Dataset records

•••

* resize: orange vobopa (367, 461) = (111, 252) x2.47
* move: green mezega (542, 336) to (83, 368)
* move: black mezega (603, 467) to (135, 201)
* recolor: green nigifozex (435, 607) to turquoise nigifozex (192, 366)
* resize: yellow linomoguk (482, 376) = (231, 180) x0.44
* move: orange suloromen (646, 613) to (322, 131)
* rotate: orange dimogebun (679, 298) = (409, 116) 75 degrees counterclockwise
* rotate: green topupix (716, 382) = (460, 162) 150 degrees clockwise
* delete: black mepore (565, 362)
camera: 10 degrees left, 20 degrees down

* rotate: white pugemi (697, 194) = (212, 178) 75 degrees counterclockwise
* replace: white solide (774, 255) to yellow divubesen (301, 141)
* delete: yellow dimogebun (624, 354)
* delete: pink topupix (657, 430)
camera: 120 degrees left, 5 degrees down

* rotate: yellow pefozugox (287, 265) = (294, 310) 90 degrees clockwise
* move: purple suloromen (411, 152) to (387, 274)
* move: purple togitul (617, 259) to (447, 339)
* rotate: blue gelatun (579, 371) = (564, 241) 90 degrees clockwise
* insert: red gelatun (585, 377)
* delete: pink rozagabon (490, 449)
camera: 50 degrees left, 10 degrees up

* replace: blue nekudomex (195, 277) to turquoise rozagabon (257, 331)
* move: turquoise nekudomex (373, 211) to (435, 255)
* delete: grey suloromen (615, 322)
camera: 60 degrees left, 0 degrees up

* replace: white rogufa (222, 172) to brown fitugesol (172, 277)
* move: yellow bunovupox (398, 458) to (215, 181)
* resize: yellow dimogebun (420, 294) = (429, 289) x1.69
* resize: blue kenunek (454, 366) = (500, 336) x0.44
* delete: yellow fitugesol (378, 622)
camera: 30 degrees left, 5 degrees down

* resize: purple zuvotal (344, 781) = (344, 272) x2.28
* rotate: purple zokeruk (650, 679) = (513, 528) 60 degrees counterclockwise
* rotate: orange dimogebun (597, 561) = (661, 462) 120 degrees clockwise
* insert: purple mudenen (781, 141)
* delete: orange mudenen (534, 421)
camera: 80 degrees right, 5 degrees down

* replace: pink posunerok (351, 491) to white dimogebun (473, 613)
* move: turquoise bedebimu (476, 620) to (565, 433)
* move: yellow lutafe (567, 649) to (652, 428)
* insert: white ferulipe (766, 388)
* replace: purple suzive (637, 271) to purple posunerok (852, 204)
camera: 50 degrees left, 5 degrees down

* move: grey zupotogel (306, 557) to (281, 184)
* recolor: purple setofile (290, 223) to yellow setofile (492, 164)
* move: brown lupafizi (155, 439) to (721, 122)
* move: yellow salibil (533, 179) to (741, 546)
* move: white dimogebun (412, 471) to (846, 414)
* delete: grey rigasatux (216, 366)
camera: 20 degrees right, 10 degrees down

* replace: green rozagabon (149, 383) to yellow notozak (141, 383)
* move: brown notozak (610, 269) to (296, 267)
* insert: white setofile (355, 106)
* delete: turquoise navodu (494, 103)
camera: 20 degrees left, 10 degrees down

•••

Exercise objective: Every entry above should be transcribed exactly and in full.

Solution:
* resize: orange vobopa (367, 461) = (111, 252) x2.47
* move: green mezega (542, 336) to (83, 368)
* move: black mezega (603, 467) to (135, 201)
* recolor: green nigifozex (435, 607) to turquoise nigifozex (192, 366)
* resize: yellow linomoguk (482, 376) = (231, 180) x0.44
* move: orange suloromen (646, 613) to (322, 131)
* rotate: orange dimogebun (679, 298) = (409, 116) 75 degrees counterclockwise
* rotate: green topupix (716, 382) = (460, 162) 150 degrees clockwise
* delete: black mepore (565, 362)
camera: 10 degrees left, 20 degrees down

* rotate: white pugemi (697, 194) = (212, 178) 75 degrees counterclockwise
* replace: white solide (774, 255) to yellow divubesen (301, 141)
* delete: yellow dimogebun (624, 354)
* delete: pink topupix (657, 430)
camera: 120 degrees left, 5 degrees down

* rotate: yellow pefozugox (287, 265) = (294, 310) 90 degrees clockwise
* move: purple suloromen (411, 152) to (387, 274)
* move: purple togitul (617, 259) to (447, 339)
* rotate: blue gelatun (579, 371) = (564, 241) 90 degrees clockwise
* insert: red gelatun (585, 377)
* delete: pink rozagabon (490, 449)
camera: 50 degrees left, 10 degrees up

* replace: blue nekudomex (195, 277) to turquoise rozagabon (257, 331)
* move: turquoise nekudomex (373, 211) to (435, 255)
* delete: grey suloromen (615, 322)
camera: 60 degrees left, 0 degrees up

* replace: white rogufa (222, 172) to brown fitugesol (172, 277)
* move: yellow bunovupox (398, 458) to (215, 181)
* resize: yellow dimogebun (420, 294) = (429, 289) x1.69
* resize: blue kenunek (454, 366) = (500, 336) x0.44
* delete: yellow fitugesol (378, 622)
camera: 30 degrees left, 5 degrees down

* resize: purple zuvotal (344, 781) = (344, 272) x2.28
* rotate: purple zokeruk (650, 679) = (513, 528) 60 degrees counterclockwise
* rotate: orange dimogebun (597, 561) = (661, 462) 120 degrees clockwise
* insert: purple mudenen (781, 141)
* delete: orange mudenen (534, 421)
camera: 80 degrees right, 5 degrees down

* replace: pink posunerok (351, 491) to white dimogebun (473, 613)
* move: turquoise bedebimu (476, 620) to (565, 433)
* move: yellow lutafe (567, 649) to (652, 428)
* insert: white ferulipe (766, 388)
* replace: purple suzive (637, 271) to purple posunerok (852, 204)
camera: 50 degrees left, 5 degrees down

* move: grey zupotogel (306, 557) to (281, 184)
* recolor: purple setofile (290, 223) to yellow setofile (492, 164)
* move: brown lupafizi (155, 439) to (721, 122)
* move: yellow salibil (533, 179) to (741, 546)
* move: white dimogebun (412, 471) to (846, 414)
* delete: grey rigasatux (216, 366)
camera: 20 degrees right, 10 degrees down

* replace: green rozagabon (149, 383) to yellow notozak (141, 383)
* move: brown notozak (610, 269) to (296, 267)
* insert: white setofile (355, 106)
* delete: turquoise navodu (494, 103)
camera: 20 degrees left, 10 degrees down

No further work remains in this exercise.